(Data excerpts)
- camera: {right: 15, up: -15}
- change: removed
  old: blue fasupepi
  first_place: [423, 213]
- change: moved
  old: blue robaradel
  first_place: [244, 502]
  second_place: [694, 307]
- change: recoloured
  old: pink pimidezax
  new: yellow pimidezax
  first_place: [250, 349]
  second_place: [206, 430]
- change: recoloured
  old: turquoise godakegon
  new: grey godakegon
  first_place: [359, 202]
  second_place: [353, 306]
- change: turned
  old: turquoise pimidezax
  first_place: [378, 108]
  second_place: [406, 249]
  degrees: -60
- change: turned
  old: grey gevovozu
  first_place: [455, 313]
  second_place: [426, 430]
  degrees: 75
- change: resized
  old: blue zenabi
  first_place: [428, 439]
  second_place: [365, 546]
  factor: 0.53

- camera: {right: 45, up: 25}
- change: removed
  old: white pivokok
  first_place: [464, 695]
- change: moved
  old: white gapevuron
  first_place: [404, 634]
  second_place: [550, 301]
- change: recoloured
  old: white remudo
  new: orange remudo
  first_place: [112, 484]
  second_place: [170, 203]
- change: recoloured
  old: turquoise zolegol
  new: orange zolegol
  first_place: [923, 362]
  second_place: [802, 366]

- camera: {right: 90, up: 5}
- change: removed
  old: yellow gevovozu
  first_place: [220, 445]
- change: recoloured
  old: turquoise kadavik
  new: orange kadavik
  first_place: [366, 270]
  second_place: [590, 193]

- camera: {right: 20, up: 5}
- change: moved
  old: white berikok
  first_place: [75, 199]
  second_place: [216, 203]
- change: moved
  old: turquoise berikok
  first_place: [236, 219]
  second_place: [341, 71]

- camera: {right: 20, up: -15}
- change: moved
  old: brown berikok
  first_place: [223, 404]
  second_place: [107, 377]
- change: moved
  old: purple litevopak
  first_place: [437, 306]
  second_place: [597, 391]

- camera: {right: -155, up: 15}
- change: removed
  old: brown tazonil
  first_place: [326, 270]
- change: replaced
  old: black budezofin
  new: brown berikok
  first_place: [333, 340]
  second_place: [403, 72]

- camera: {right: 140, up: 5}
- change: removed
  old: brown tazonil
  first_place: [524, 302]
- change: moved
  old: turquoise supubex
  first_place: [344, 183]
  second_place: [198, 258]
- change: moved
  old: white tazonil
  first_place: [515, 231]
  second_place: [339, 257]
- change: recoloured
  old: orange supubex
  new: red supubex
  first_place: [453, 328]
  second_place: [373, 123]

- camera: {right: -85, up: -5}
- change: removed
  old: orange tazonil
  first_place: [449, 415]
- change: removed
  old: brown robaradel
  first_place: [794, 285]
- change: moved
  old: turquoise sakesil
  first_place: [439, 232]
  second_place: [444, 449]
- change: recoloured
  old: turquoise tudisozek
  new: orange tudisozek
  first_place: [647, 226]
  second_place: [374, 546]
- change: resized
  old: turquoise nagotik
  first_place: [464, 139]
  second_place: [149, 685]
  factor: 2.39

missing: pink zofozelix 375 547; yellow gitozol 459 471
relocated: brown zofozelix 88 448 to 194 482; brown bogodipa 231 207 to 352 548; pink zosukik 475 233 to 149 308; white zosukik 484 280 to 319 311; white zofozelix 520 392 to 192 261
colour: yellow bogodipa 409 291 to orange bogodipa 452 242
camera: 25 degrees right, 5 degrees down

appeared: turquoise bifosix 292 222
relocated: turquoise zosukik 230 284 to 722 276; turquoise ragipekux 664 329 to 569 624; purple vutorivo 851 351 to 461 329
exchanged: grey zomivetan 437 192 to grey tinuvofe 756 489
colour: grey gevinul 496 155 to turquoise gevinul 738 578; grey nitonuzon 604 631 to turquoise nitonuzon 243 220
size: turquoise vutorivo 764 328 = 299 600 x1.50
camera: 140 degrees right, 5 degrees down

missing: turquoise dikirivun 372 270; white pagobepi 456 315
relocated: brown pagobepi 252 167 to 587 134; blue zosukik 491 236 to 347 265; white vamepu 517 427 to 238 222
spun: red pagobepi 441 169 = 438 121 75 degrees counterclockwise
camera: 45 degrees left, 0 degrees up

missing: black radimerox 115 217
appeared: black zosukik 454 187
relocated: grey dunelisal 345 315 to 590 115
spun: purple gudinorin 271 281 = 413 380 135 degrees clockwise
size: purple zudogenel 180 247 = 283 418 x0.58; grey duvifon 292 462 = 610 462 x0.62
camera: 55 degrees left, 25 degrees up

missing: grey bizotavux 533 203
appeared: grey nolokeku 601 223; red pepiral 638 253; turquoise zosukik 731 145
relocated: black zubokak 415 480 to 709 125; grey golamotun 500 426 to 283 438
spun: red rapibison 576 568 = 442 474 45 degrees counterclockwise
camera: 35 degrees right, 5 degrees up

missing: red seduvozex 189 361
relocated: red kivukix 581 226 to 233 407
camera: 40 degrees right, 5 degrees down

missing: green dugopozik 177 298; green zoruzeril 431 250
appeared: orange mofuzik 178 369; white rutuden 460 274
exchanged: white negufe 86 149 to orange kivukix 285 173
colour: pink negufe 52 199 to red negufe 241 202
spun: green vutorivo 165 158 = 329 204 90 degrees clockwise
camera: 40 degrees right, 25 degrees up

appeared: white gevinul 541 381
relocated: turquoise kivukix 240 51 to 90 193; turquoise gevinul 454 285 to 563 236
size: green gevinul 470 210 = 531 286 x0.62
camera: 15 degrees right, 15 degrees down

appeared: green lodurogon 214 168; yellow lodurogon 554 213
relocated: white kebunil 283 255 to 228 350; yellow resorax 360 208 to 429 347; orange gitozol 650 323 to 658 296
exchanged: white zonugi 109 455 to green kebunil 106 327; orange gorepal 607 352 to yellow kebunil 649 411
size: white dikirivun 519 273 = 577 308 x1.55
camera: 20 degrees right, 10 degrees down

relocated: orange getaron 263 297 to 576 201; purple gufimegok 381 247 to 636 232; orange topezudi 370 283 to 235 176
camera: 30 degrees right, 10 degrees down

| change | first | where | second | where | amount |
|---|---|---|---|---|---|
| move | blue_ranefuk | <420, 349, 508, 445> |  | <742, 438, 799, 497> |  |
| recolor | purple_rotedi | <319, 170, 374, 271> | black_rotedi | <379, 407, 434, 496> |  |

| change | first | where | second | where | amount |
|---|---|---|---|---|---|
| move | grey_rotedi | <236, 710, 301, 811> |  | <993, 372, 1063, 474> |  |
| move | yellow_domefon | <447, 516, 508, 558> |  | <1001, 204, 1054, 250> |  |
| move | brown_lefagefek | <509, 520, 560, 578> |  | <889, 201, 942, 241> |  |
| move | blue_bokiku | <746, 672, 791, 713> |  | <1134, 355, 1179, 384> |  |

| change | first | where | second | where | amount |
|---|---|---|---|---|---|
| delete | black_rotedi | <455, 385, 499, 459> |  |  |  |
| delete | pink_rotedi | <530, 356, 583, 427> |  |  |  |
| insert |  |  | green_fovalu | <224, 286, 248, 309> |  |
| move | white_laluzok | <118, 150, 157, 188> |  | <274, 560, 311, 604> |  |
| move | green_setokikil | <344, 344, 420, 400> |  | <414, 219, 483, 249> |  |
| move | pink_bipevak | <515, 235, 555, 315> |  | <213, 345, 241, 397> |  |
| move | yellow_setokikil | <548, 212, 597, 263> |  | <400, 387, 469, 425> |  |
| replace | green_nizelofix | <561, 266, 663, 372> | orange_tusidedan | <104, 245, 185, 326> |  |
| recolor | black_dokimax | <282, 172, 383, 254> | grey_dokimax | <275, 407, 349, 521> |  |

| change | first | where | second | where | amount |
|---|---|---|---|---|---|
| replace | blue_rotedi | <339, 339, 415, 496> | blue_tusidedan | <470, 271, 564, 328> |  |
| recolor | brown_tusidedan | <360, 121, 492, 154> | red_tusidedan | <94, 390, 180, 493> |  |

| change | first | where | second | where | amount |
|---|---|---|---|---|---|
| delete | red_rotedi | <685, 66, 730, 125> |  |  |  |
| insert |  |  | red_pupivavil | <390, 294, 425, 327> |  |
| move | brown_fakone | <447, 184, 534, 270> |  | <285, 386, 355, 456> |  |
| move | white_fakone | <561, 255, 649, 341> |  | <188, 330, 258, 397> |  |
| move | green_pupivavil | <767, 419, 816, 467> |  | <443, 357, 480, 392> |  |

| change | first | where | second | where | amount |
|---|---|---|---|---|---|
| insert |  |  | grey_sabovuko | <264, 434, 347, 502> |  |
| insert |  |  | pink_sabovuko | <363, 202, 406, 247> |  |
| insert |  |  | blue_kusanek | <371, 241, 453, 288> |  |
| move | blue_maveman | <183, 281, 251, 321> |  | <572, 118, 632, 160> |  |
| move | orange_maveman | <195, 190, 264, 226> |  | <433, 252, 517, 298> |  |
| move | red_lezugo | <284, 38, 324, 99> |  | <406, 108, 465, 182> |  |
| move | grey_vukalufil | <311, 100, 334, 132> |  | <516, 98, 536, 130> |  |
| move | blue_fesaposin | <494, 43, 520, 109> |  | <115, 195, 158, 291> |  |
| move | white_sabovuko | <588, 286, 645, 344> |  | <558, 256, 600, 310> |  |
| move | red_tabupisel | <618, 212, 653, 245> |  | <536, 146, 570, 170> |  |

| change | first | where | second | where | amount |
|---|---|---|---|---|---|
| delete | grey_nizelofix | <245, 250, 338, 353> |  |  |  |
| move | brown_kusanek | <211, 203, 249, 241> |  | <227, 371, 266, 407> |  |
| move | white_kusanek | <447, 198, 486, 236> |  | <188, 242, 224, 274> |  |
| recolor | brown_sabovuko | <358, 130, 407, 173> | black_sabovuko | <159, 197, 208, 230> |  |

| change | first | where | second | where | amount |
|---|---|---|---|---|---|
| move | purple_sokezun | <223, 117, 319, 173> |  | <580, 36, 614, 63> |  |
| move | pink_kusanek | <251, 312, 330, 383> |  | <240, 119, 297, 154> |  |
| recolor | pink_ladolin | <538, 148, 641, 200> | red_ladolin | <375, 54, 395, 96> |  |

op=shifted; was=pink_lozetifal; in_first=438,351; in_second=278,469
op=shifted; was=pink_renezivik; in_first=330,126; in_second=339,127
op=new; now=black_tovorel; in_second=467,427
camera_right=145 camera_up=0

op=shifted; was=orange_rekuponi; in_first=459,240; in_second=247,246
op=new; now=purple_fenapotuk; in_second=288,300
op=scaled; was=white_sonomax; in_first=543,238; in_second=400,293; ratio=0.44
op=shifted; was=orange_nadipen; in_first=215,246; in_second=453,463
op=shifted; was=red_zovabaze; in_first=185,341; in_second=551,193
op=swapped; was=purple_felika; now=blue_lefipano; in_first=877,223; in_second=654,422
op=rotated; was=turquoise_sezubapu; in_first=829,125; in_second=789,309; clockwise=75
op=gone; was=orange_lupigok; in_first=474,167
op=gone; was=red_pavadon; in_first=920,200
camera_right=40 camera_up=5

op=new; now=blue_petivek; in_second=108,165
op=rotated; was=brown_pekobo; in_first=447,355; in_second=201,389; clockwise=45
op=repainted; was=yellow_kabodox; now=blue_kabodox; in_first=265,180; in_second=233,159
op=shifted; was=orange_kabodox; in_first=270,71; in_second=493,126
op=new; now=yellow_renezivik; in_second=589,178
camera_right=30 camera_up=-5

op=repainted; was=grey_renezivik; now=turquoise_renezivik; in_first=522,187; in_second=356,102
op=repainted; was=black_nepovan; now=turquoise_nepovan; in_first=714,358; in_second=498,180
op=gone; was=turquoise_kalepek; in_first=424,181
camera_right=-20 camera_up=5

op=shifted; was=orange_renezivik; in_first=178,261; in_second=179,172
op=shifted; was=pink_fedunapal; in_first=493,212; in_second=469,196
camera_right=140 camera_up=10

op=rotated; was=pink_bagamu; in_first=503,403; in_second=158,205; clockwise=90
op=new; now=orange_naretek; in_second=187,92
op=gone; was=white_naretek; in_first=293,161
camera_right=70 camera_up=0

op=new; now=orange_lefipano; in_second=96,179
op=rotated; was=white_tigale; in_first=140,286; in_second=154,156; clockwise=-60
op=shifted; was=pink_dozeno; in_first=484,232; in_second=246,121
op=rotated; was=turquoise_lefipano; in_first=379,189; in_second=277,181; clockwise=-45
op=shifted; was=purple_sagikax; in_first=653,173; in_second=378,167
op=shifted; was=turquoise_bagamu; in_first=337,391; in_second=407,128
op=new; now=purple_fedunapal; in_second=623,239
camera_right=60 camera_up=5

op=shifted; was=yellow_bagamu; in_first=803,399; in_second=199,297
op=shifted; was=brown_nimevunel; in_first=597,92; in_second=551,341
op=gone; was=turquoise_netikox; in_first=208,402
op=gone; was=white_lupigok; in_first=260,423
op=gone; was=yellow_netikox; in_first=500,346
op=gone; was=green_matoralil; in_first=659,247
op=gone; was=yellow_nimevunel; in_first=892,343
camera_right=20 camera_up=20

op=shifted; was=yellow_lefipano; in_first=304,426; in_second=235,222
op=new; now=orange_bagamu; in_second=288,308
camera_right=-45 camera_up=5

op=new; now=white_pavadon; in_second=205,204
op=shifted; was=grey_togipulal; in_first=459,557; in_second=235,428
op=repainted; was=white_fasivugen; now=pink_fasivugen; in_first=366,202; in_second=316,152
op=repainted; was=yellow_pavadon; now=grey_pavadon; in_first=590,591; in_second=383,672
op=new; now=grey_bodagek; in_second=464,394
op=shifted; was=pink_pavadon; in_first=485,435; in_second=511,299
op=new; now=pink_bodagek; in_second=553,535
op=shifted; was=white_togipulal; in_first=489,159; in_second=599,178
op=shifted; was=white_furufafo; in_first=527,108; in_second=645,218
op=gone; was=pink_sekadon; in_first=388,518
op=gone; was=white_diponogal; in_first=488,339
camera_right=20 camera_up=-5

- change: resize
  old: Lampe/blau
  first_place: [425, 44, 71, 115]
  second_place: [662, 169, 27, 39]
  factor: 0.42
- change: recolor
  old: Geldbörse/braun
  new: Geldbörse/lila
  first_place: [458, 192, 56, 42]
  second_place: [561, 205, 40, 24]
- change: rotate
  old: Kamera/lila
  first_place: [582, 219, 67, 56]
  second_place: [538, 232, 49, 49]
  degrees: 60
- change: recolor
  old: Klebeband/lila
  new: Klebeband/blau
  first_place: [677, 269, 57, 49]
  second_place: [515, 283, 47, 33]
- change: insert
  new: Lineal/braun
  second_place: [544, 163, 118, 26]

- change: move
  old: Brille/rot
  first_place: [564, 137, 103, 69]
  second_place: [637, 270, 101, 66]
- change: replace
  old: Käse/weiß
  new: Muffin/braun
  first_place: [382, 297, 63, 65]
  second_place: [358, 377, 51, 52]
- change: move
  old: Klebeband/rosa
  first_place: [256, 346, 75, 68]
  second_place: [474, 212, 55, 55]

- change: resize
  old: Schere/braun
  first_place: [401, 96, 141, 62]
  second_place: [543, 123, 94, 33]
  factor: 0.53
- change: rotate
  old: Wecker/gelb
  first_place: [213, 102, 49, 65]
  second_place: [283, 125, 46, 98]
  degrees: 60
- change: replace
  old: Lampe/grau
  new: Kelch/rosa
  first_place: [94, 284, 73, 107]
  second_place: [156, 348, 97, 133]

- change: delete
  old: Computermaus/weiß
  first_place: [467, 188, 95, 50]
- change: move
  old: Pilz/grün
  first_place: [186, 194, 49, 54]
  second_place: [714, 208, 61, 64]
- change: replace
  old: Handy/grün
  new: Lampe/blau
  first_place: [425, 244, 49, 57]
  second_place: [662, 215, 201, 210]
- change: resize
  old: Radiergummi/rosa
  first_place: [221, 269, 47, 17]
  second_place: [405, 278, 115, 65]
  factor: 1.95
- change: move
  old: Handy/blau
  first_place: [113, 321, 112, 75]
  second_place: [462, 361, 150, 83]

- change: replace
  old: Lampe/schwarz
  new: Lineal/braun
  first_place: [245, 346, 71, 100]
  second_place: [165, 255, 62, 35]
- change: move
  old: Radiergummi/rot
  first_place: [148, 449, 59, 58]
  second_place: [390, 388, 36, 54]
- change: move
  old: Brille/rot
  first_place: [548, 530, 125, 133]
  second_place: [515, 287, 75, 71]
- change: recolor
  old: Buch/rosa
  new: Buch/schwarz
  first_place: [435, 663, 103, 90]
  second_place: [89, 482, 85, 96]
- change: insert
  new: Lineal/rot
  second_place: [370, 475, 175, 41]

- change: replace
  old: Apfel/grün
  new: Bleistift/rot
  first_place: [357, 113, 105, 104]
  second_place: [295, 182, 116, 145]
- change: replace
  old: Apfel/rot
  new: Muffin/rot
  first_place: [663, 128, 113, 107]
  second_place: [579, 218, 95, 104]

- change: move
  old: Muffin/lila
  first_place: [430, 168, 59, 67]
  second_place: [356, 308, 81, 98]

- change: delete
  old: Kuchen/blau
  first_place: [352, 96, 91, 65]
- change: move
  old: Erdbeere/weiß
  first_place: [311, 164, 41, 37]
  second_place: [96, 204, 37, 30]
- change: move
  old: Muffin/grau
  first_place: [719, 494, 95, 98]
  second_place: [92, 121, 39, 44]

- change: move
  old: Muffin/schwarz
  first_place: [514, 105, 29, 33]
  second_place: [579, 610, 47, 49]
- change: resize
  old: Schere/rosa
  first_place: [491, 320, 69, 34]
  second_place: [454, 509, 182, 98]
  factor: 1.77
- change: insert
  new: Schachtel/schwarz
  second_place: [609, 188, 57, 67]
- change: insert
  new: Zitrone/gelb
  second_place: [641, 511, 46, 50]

**Assigned task**
Please, from the entries above, set down exactly the lines from the one containing "old: turquoise pimidezax" through the one containing "first_place: [428, 439]", and only those.

**Result**
  old: turquoise pimidezax
  first_place: [378, 108]
  second_place: [406, 249]
  degrees: -60
- change: turned
  old: grey gevovozu
  first_place: [455, 313]
  second_place: [426, 430]
  degrees: 75
- change: resized
  old: blue zenabi
  first_place: [428, 439]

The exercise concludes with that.